↓↓↓

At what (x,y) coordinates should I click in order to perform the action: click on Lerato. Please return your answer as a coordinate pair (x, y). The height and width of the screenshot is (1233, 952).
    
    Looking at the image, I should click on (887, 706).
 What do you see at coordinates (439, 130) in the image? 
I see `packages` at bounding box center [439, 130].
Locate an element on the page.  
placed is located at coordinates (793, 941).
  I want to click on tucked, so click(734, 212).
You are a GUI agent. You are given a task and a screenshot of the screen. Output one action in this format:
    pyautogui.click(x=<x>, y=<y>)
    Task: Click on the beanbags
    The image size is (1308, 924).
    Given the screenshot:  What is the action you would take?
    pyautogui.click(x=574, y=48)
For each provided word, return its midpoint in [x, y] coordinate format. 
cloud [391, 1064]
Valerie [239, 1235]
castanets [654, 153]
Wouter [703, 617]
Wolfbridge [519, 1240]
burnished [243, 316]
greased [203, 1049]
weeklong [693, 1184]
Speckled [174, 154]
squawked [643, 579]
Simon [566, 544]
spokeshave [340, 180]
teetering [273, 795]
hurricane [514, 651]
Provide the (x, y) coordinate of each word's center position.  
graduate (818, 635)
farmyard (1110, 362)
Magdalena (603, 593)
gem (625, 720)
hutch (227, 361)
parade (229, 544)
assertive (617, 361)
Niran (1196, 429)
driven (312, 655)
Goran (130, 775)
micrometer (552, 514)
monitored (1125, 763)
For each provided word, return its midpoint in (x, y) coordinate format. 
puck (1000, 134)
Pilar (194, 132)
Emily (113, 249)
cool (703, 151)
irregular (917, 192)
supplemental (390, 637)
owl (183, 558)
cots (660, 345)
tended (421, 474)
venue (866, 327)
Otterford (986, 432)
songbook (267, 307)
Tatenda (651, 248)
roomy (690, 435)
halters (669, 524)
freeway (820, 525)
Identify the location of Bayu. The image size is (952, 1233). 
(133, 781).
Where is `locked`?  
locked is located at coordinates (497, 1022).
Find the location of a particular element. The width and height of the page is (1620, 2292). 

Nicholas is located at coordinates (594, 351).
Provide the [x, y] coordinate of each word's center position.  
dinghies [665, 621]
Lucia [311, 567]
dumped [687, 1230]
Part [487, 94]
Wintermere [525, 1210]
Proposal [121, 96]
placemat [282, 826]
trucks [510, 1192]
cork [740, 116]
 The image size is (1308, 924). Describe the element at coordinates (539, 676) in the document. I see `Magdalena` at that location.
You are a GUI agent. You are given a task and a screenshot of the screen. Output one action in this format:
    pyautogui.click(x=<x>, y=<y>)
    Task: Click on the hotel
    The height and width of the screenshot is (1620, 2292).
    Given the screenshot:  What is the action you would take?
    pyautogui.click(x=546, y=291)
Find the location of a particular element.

↑↑↑

Recopiez à l'identique les lignes des enregistrements ci-dessus, depuis celle qui contient "Pilar (194, 132)" jusqu'à celle qui contient "The image size is (1308, 924). Describe", cette dernière comprise.

Solution:
Pilar (194, 132)
Emily (113, 249)
cool (703, 151)
irregular (917, 192)
supplemental (390, 637)
owl (183, 558)
cots (660, 345)
tended (421, 474)
venue (866, 327)
Otterford (986, 432)
songbook (267, 307)
Tatenda (651, 248)
roomy (690, 435)
halters (669, 524)
freeway (820, 525)
Identify the location of Bayu. The image size is (952, 1233). 
(133, 781).
Where is `locked`?  
locked is located at coordinates (497, 1022).
Find the location of a particular element. The width and height of the page is (1620, 2292). 

Nicholas is located at coordinates (594, 351).
Provide the [x, y] coordinate of each word's center position.  
dinghies [665, 621]
Lucia [311, 567]
dumped [687, 1230]
Part [487, 94]
Wintermere [525, 1210]
Proposal [121, 96]
placemat [282, 826]
trucks [510, 1192]
cork [740, 116]
 The image size is (1308, 924). Describe the element at coordinates (539, 676) in the document. I see `Magdalena` at that location.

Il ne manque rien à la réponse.